• [Data records]

=== Begin Enclosure ===

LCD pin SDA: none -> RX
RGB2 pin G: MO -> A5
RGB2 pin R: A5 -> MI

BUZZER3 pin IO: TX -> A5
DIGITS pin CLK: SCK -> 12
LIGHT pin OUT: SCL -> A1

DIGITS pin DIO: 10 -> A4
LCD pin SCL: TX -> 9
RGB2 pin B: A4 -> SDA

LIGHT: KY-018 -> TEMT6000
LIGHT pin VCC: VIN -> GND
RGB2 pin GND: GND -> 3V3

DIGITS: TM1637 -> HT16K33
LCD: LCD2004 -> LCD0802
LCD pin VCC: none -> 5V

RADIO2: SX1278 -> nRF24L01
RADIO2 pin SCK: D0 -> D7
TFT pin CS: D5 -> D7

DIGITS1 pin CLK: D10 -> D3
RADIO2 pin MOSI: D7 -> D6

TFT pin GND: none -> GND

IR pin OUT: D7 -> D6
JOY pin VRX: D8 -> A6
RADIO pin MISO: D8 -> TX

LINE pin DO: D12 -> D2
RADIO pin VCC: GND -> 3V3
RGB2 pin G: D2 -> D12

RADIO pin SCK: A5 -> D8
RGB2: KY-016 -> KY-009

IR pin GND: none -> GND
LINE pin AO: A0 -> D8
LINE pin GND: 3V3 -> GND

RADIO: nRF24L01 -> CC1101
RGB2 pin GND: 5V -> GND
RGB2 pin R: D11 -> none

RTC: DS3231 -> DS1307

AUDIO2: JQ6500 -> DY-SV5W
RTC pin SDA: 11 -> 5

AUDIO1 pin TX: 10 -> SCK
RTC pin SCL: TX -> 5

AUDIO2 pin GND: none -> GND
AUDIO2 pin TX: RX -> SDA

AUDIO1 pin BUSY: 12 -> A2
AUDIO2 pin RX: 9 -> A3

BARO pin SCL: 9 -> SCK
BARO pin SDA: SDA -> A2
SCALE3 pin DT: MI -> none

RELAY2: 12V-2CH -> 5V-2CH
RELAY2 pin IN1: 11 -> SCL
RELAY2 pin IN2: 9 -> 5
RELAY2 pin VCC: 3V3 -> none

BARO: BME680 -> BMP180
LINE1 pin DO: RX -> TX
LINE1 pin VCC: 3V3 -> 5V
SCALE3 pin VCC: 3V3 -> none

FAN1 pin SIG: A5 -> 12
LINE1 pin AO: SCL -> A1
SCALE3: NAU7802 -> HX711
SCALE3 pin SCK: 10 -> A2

=== End Enclosure ===

• [Aim of the task] Please filter the entries for the word "none" and copy the lines that have it.

• [Response to this exercise]
LCD pin SDA: none -> RX
LCD pin VCC: none -> 5V
TFT pin GND: none -> GND
IR pin GND: none -> GND
RGB2 pin R: D11 -> none
AUDIO2 pin GND: none -> GND
SCALE3 pin DT: MI -> none
RELAY2 pin VCC: 3V3 -> none
SCALE3 pin VCC: 3V3 -> none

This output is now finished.